Supplied information:
▶
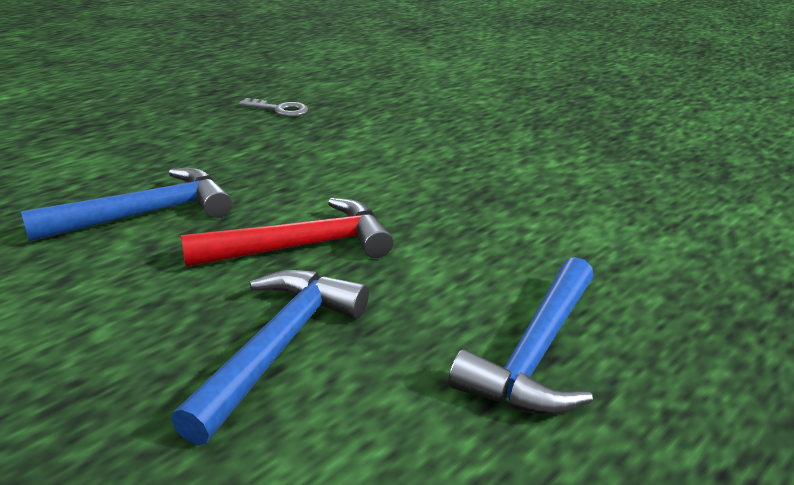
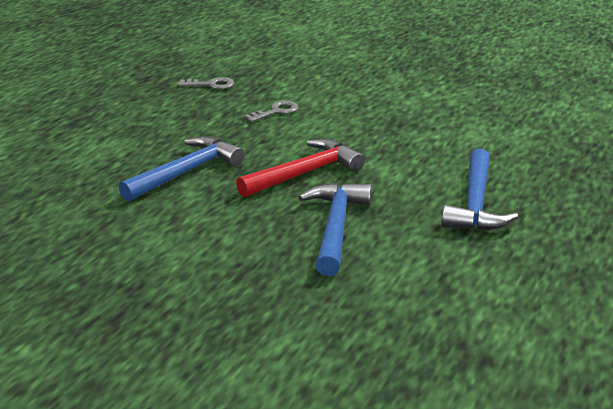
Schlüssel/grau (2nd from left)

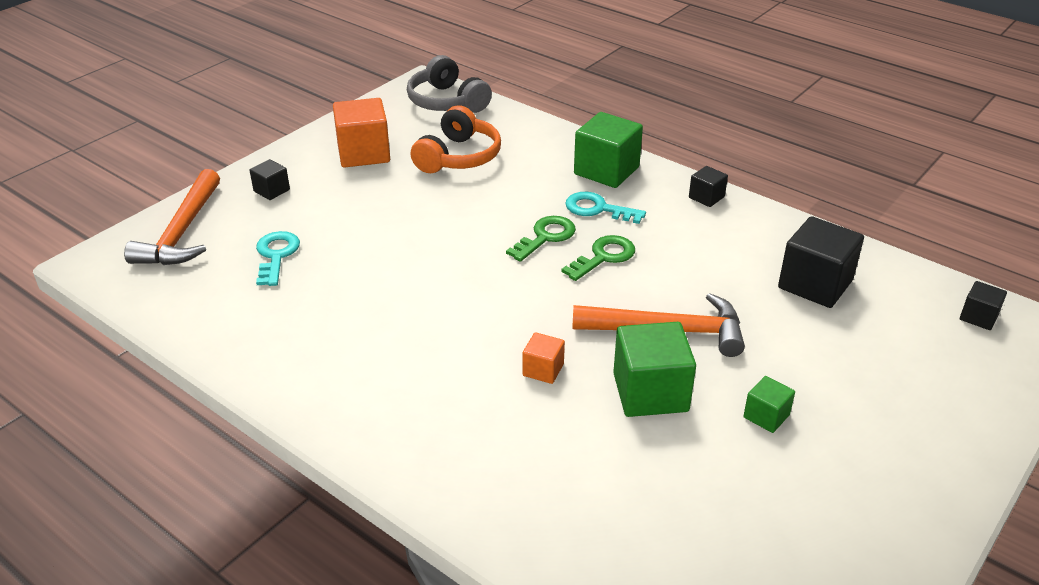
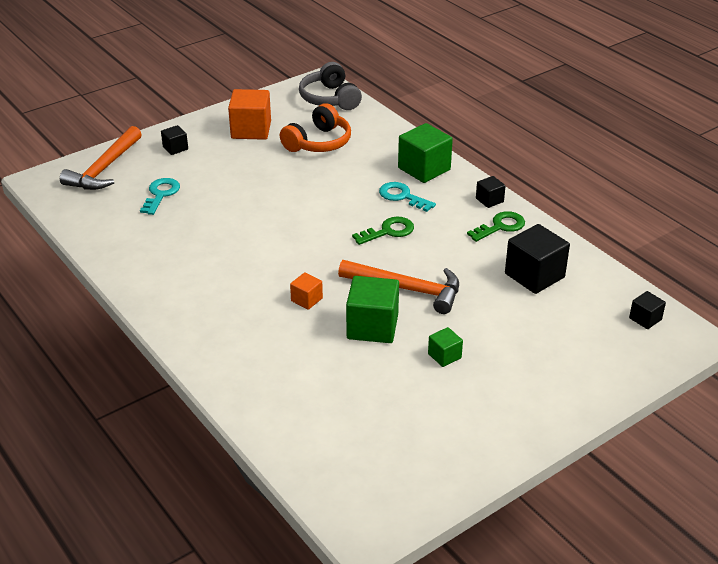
Schlüssel/grün (2nd from left)

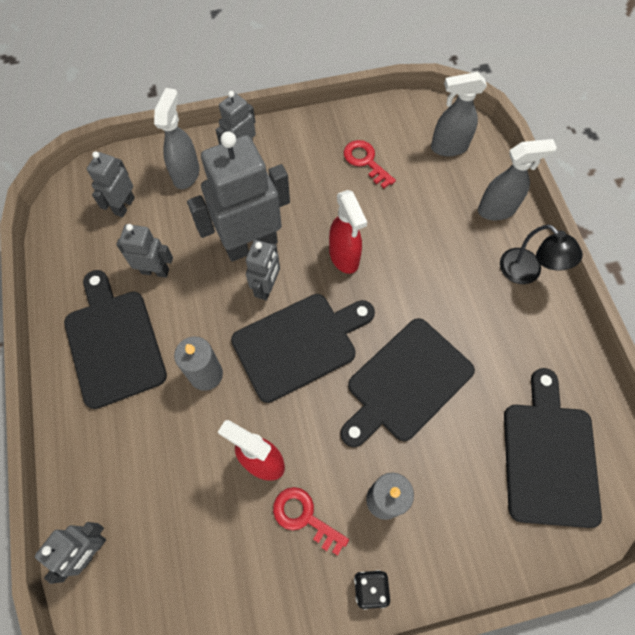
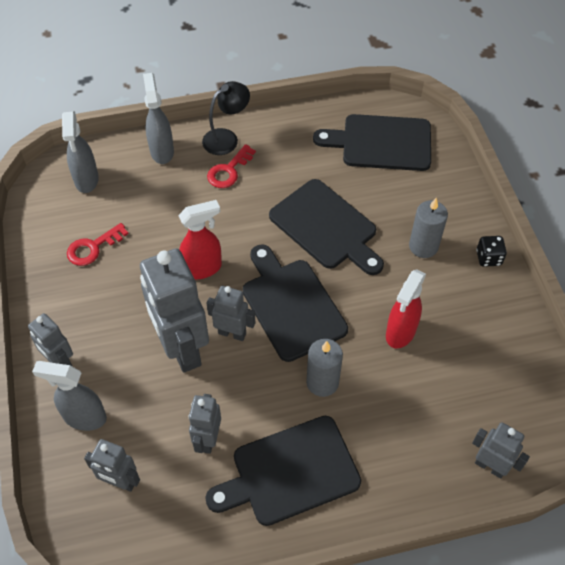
Schlüssel/rot (2nd from left)

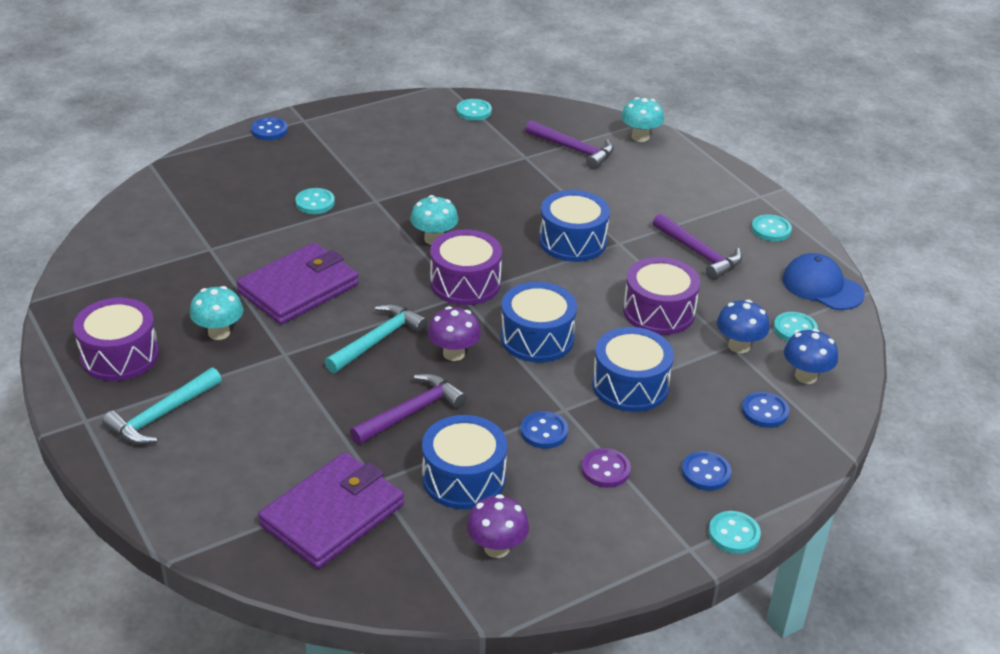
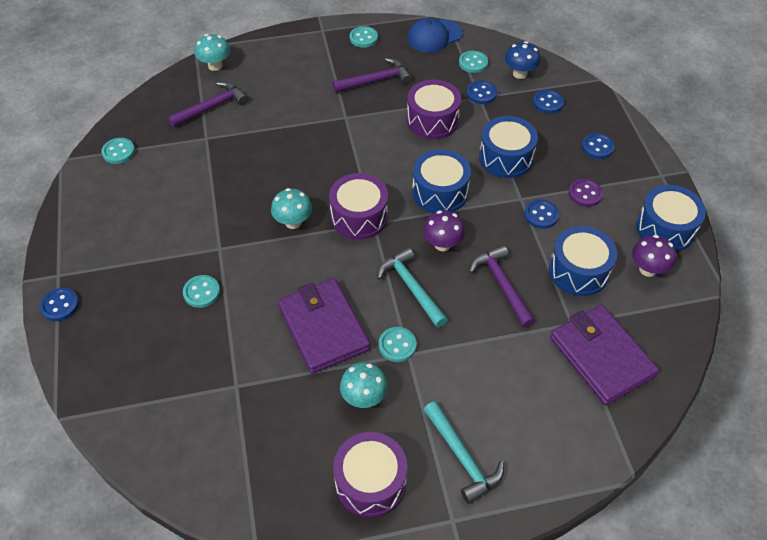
Knopf/türkis (4th from left); Knopf/blau (2nd from left); Trommel/blau (4th from left)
◀
Aim of the exercise: Everything from the line with "Schlüssel/grün (2nd from left)" through the final line of the material is to be returned exactly, both ends included, apart from the pictures.

Reply to the exercise:
Schlüssel/grün (2nd from left)

Schlüssel/rot (2nd from left)

Knopf/türkis (4th from left); Knopf/blau (2nd from left); Trommel/blau (4th from left)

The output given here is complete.